━━━━━ Listed records ━━━━━

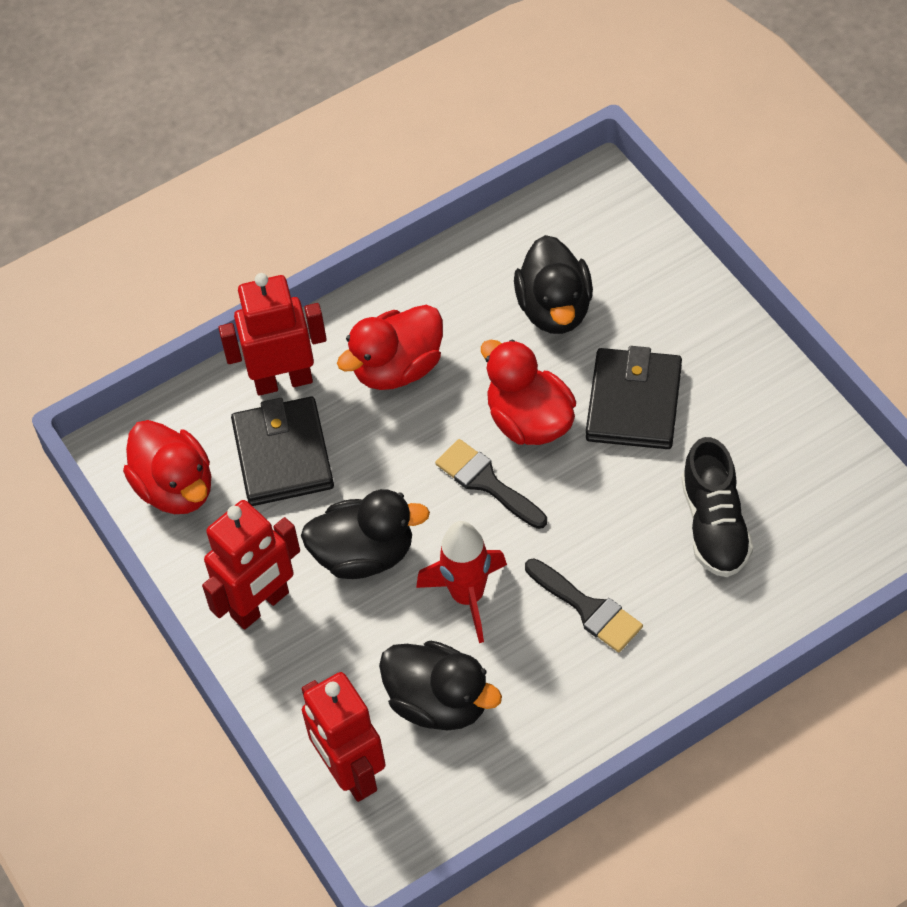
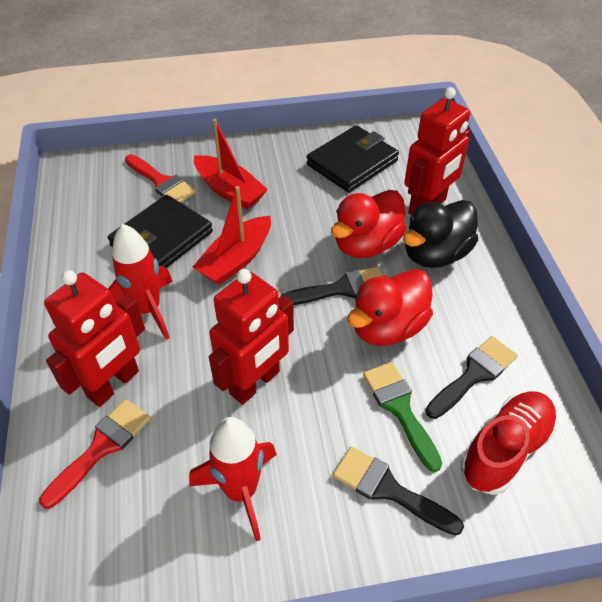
black brush: 2 -> 3
black duck: 3 -> 1
black shoe: 1 -> 0
green brush: 0 -> 1
red boat: 0 -> 2
red brush: 0 -> 2
red duck: 3 -> 2
red rocket: 1 -> 2
red shoe: 0 -> 1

━━━━━

- _How to complete this task_
Which lines of the data hold the string "brush"? Return each of them.

- _Reply to the exercise_
black brush: 2 -> 3
green brush: 0 -> 1
red brush: 0 -> 2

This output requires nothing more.